● Information shown:
________________
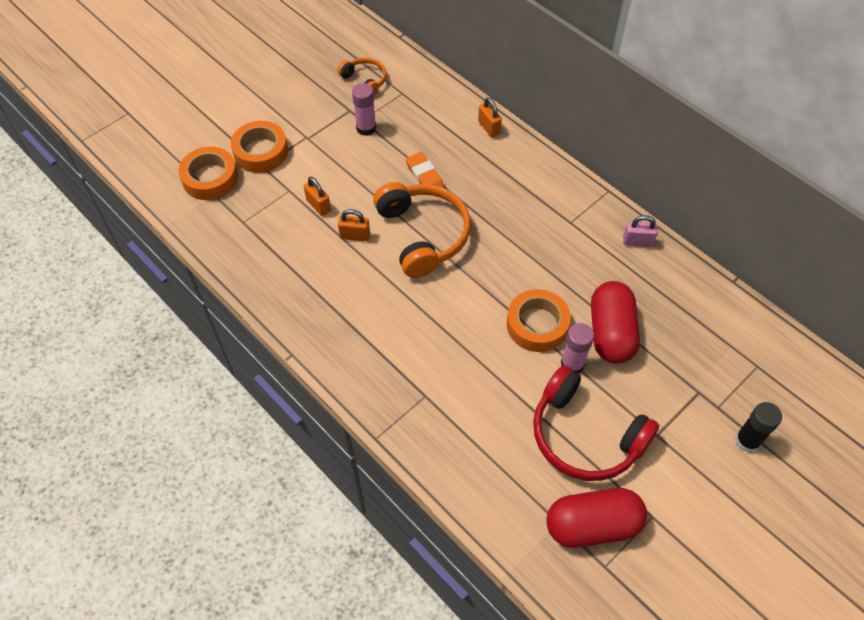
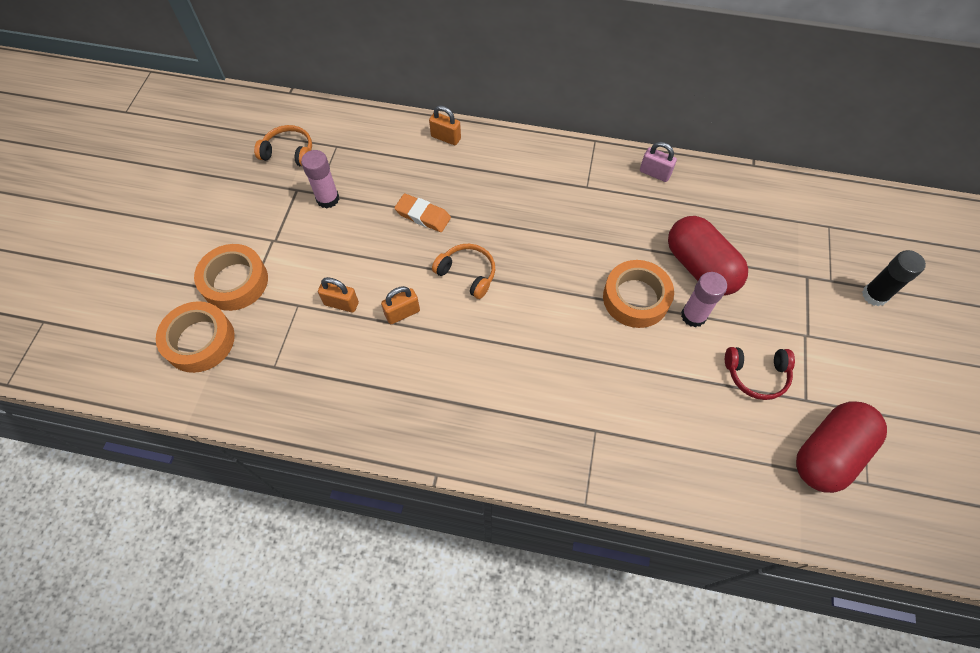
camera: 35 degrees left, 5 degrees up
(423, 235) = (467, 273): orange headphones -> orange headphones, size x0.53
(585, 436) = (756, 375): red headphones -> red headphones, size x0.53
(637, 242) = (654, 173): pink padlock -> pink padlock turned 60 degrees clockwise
________________
● Work to be completed: Beginning with the line that has "(423, 235) = (467, 273): orange", set down each line through the last one above, exactly, and nothing else.

● Problem solution:
(423, 235) = (467, 273): orange headphones -> orange headphones, size x0.53
(585, 436) = (756, 375): red headphones -> red headphones, size x0.53
(637, 242) = (654, 173): pink padlock -> pink padlock turned 60 degrees clockwise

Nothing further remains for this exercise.